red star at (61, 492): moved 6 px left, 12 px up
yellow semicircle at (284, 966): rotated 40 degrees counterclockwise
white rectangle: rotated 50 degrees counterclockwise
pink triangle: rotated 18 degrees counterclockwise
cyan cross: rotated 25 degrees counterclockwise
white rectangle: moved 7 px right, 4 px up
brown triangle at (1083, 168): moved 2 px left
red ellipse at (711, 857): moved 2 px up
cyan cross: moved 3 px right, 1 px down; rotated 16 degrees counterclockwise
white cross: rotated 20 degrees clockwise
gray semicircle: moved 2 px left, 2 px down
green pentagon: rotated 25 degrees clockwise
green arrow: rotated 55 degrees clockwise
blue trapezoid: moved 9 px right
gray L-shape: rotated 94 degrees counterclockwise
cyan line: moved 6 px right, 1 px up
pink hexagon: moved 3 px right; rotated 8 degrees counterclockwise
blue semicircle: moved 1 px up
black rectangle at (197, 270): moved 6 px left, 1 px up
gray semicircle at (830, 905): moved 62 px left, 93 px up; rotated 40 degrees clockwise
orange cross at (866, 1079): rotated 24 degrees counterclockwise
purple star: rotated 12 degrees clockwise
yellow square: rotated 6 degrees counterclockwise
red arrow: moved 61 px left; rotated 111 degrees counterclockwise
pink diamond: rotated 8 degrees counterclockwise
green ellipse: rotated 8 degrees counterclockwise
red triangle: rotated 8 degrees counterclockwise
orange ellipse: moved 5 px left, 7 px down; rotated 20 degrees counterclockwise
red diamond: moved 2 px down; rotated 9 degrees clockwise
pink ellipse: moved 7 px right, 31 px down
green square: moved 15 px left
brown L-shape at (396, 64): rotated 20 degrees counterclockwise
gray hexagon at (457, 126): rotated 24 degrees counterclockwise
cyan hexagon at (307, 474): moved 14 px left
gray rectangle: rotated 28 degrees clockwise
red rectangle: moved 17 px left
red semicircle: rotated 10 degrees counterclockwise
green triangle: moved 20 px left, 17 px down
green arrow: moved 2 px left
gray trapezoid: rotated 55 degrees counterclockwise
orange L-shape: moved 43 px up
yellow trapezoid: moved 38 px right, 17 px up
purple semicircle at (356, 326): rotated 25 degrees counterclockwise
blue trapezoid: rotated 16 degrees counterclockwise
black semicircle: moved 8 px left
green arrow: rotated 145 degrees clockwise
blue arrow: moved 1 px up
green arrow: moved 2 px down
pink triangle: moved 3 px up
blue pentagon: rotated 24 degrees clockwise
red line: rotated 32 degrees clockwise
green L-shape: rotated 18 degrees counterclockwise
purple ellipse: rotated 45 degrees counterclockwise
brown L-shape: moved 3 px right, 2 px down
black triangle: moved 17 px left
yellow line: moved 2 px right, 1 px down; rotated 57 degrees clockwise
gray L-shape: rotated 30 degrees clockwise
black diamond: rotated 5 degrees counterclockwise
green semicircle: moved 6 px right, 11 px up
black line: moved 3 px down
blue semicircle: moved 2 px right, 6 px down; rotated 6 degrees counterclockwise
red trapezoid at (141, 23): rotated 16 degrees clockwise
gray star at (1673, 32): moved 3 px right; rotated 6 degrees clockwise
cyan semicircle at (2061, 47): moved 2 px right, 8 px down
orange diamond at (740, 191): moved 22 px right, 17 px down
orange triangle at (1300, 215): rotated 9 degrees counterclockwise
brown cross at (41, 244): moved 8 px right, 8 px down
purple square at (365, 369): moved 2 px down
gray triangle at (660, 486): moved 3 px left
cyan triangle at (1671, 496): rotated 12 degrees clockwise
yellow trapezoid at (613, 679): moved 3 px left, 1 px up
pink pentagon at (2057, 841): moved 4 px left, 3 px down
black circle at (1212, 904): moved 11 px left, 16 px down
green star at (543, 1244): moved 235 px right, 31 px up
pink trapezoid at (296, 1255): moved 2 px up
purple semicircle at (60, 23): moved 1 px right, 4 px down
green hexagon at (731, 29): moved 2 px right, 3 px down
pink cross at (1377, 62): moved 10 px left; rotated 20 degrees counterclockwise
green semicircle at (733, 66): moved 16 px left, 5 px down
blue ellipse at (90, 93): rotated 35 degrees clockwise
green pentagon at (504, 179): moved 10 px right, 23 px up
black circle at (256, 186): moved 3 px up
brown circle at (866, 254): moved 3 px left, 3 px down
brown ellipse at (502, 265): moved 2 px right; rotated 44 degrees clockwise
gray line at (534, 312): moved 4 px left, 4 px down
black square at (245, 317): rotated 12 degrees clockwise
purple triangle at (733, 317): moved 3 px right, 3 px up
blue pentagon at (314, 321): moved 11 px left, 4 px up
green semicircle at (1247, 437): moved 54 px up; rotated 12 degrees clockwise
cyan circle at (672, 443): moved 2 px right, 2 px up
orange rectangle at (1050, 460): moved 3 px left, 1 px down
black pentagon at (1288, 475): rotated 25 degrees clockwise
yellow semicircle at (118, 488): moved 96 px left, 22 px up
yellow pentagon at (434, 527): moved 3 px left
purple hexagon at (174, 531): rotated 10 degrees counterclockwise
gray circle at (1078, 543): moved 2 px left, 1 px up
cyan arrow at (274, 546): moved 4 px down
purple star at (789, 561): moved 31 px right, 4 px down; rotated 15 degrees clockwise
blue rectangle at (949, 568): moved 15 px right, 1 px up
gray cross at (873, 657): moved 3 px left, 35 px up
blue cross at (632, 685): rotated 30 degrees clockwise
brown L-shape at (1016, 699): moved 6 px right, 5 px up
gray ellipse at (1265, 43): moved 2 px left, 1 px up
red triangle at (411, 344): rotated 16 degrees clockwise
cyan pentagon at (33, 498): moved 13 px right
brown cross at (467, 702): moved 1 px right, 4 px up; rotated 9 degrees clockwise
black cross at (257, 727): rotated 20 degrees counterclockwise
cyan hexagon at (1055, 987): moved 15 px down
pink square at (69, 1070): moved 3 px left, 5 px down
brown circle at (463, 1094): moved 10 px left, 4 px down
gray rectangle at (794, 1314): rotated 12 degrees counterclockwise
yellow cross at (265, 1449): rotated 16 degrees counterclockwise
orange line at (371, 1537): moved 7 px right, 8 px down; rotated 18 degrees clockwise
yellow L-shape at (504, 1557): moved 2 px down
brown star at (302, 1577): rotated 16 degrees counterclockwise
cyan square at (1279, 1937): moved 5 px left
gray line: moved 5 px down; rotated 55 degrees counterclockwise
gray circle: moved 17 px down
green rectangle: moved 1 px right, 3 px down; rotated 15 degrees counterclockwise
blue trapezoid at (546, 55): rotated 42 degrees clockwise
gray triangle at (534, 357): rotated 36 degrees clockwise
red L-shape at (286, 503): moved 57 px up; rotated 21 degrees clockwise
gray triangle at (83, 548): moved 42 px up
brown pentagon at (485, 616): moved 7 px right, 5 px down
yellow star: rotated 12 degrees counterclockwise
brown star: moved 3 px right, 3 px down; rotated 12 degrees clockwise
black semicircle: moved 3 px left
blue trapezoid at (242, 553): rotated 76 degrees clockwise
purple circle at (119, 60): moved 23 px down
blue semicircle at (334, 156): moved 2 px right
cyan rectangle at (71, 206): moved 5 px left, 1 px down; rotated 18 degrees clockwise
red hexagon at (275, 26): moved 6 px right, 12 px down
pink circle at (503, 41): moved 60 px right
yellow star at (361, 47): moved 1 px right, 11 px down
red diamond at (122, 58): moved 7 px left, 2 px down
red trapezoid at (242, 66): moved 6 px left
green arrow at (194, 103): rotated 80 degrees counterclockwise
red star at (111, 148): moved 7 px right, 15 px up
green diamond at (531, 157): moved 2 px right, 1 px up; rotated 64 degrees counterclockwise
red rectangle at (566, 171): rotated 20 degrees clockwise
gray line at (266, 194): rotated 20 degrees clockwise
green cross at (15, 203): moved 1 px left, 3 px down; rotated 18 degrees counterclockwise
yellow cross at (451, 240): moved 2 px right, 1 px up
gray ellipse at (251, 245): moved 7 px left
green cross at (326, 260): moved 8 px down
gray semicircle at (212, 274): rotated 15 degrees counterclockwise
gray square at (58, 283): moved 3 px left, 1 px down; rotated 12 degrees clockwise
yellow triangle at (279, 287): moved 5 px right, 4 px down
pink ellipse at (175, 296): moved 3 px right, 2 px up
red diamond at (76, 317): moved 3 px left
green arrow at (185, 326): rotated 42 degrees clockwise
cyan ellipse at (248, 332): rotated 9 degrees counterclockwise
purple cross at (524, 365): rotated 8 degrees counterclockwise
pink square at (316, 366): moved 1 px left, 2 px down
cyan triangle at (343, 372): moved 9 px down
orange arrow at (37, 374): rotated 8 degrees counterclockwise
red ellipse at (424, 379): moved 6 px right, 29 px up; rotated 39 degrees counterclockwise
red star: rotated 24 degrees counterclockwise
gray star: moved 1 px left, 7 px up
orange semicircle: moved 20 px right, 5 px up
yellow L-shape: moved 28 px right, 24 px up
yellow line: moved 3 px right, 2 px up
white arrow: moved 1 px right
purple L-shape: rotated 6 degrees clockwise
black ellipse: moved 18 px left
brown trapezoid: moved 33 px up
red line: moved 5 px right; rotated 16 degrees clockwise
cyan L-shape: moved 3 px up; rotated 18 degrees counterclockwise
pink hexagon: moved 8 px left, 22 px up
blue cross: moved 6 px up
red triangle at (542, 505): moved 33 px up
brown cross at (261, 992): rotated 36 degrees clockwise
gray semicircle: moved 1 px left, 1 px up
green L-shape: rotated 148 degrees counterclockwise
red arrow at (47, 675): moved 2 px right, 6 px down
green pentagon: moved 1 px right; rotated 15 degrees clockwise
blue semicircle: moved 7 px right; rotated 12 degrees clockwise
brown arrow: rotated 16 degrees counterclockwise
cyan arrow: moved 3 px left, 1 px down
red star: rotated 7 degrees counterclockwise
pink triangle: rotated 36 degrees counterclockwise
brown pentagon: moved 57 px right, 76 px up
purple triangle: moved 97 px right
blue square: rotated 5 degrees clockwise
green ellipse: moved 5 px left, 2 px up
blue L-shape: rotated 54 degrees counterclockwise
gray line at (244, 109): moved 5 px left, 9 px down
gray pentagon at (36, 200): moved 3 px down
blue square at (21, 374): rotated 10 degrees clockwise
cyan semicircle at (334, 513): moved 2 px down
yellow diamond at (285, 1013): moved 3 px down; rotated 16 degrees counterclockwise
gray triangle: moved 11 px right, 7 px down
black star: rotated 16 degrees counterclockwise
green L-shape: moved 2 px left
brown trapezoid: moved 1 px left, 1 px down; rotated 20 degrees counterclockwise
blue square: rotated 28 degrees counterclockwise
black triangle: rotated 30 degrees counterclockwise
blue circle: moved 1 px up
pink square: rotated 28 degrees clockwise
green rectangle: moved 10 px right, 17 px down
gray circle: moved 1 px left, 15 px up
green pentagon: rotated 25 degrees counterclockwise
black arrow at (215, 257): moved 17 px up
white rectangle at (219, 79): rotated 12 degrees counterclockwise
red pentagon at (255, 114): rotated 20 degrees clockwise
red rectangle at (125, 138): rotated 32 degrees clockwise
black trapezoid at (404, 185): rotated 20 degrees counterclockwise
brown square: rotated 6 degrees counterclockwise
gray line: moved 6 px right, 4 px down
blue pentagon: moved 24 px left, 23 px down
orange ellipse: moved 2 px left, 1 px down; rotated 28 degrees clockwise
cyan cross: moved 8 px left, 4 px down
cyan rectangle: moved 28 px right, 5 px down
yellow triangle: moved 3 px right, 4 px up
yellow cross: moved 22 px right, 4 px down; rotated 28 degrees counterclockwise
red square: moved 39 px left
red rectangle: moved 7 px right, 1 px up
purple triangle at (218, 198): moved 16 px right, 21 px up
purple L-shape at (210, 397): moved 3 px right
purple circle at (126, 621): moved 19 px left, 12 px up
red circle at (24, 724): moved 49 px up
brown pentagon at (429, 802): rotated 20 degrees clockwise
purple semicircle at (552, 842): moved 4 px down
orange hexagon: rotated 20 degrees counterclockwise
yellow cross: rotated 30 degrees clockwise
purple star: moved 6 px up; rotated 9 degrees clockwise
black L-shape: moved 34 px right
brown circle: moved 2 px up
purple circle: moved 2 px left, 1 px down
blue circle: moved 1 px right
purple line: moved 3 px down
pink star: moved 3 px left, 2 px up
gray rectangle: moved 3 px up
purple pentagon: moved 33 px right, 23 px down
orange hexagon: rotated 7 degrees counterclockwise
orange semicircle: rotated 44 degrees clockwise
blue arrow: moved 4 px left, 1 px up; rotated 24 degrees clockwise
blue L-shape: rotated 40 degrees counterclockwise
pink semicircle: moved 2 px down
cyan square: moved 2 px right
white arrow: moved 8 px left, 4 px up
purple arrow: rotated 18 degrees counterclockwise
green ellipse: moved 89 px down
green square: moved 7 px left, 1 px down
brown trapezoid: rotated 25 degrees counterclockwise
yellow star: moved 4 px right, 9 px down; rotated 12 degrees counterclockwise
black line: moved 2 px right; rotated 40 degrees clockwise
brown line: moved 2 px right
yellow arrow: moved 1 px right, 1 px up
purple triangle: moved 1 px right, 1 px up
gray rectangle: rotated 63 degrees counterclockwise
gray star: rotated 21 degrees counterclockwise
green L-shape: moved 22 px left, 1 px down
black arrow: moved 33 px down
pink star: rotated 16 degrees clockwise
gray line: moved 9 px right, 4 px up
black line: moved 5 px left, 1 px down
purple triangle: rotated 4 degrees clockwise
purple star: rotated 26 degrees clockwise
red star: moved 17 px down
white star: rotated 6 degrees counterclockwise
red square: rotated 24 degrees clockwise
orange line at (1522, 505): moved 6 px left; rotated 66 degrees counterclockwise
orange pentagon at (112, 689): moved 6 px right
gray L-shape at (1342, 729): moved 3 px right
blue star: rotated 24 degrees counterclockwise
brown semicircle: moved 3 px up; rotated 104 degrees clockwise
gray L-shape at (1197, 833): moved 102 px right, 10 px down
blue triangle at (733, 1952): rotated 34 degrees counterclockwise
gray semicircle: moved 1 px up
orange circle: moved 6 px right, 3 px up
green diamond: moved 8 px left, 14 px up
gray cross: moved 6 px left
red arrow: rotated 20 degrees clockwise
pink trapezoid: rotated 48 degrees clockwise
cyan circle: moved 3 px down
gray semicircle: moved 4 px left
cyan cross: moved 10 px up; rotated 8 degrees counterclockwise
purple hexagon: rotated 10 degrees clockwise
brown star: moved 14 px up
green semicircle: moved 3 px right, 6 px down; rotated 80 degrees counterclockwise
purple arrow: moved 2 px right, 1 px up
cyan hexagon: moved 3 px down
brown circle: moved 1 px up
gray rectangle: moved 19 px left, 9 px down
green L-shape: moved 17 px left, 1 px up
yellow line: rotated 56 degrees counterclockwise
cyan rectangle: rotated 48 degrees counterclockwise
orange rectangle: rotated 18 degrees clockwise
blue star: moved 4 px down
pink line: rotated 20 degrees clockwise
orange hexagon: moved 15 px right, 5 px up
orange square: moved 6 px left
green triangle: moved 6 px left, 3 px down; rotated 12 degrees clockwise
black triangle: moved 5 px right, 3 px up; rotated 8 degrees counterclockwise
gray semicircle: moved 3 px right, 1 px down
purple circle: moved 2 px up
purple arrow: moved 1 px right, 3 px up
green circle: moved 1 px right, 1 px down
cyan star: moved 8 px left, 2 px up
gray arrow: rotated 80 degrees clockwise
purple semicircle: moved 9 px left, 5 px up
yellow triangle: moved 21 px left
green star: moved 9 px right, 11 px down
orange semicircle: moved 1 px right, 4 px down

#### TASK ITEM
Output exactly the lines from the one holding "purple semicircle: moved 9 px left, 5 px up" to the end of the material above, with both ends included.

#### REPLY TO THE EXERCISE
purple semicircle: moved 9 px left, 5 px up
yellow triangle: moved 21 px left
green star: moved 9 px right, 11 px down
orange semicircle: moved 1 px right, 4 px down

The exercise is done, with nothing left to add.